| Data records |
==============================
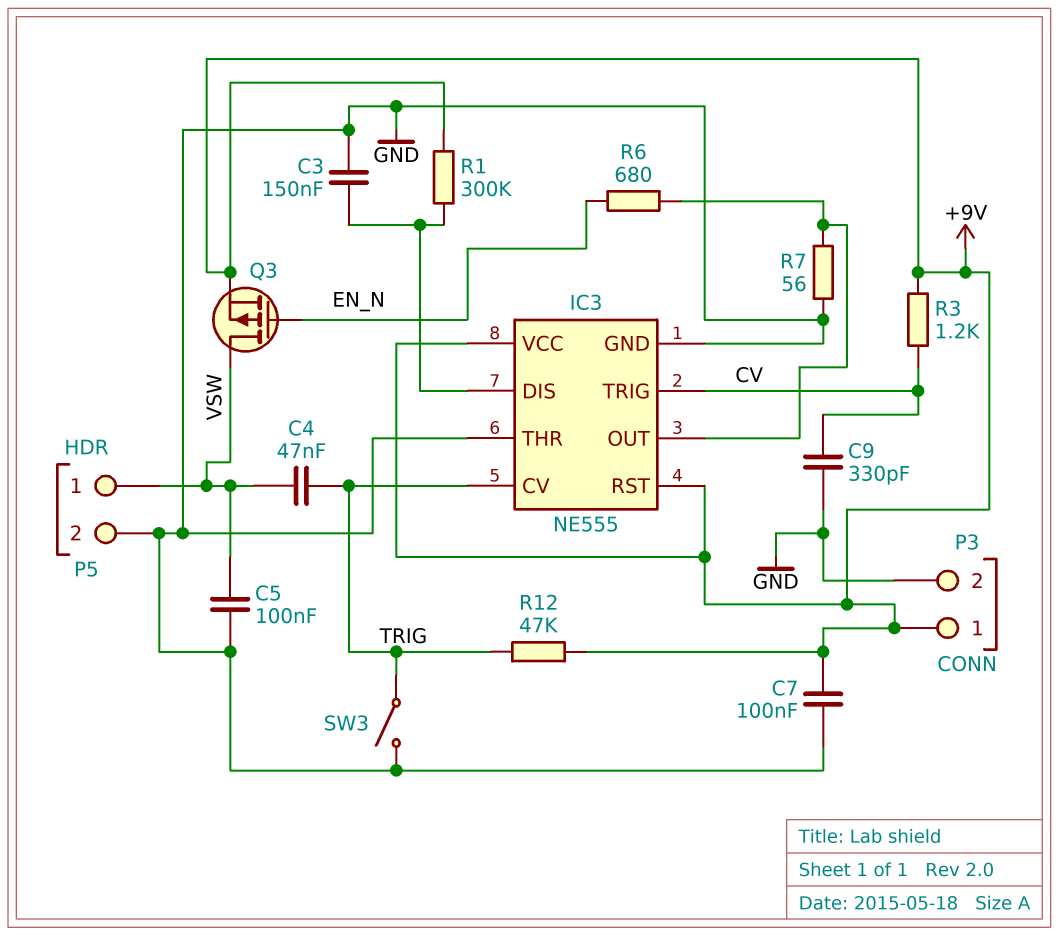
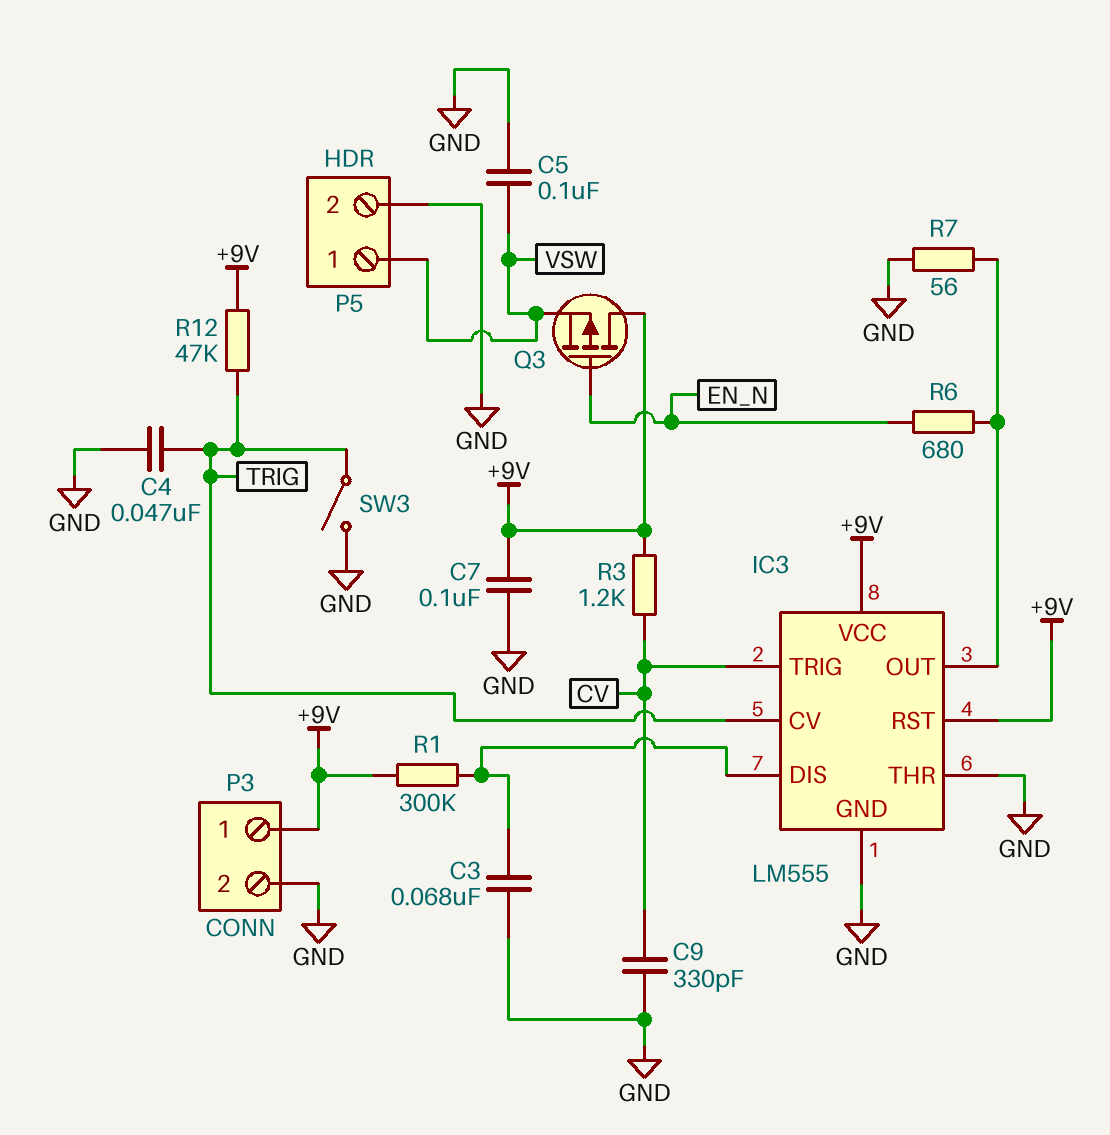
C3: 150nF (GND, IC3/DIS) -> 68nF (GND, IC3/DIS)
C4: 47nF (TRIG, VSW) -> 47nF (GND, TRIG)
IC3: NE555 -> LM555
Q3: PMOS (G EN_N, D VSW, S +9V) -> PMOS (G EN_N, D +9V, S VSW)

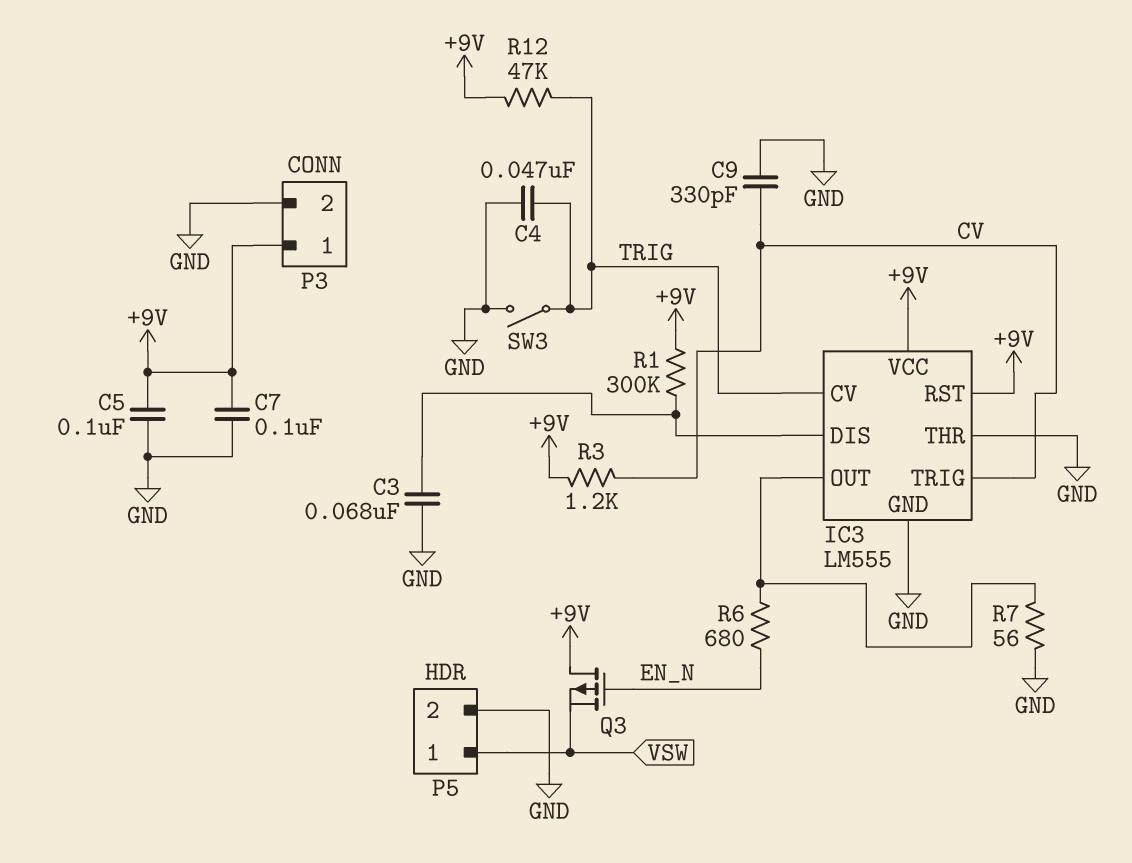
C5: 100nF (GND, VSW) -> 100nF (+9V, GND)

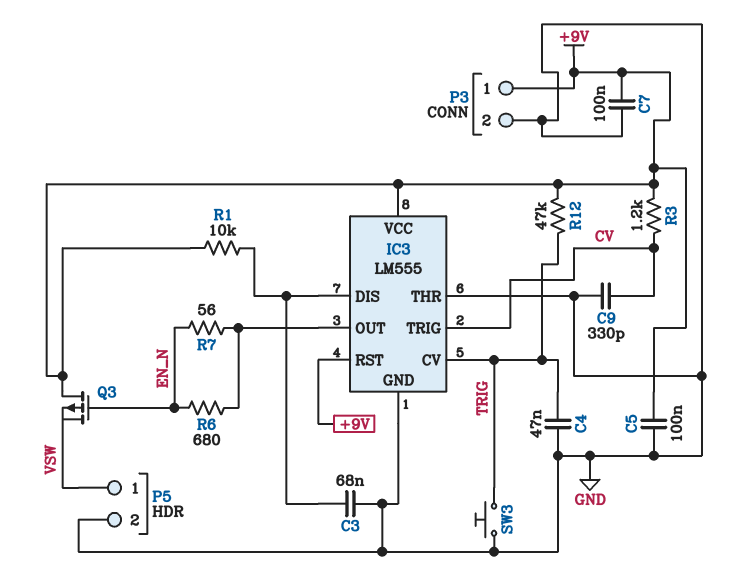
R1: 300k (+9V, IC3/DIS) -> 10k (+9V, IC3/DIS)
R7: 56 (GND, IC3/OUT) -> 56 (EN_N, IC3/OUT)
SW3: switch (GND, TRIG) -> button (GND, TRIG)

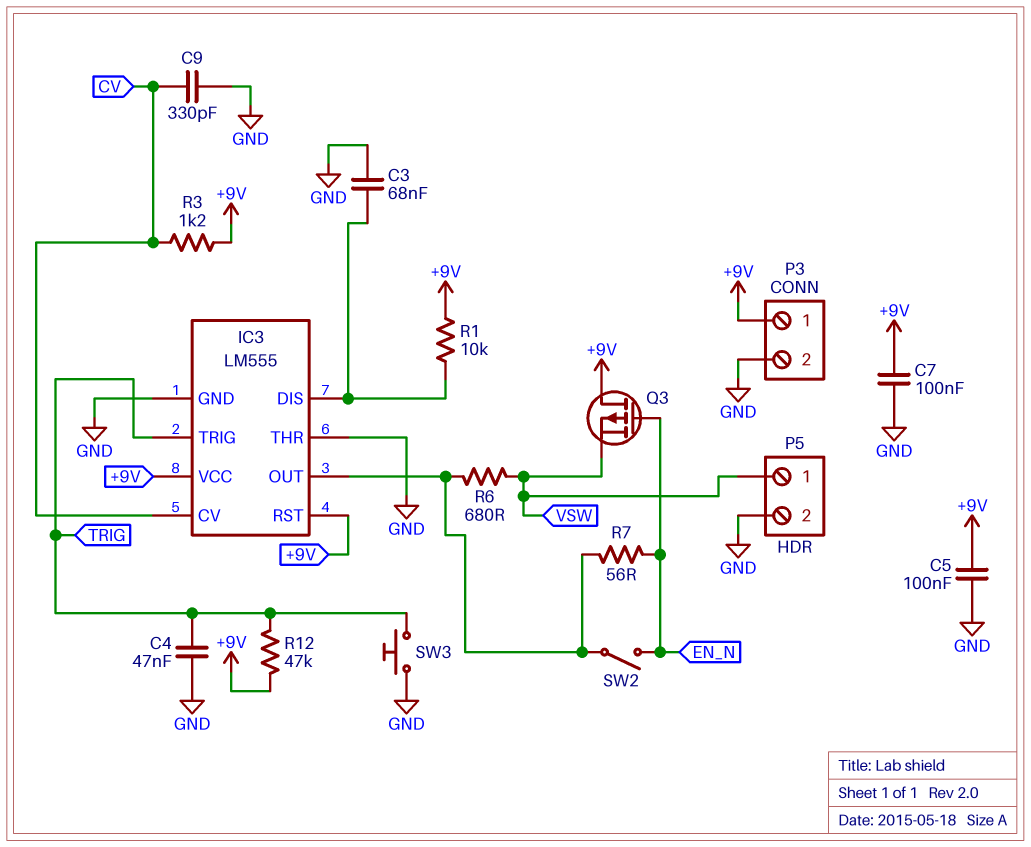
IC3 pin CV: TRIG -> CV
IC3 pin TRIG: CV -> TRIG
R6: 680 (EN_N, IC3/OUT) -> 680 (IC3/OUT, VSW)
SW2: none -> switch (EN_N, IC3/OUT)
==============================
Repeat exactly the lines from the one holding "R1: 300k (+9V, IC3/DIS) -> 10k (+9V, IC3/DIS)" through the last line of the entries, both included; the pictures do not belong in the copy.

R1: 300k (+9V, IC3/DIS) -> 10k (+9V, IC3/DIS)
R7: 56 (GND, IC3/OUT) -> 56 (EN_N, IC3/OUT)
SW3: switch (GND, TRIG) -> button (GND, TRIG)

IC3 pin CV: TRIG -> CV
IC3 pin TRIG: CV -> TRIG
R6: 680 (EN_N, IC3/OUT) -> 680 (IC3/OUT, VSW)
SW2: none -> switch (EN_N, IC3/OUT)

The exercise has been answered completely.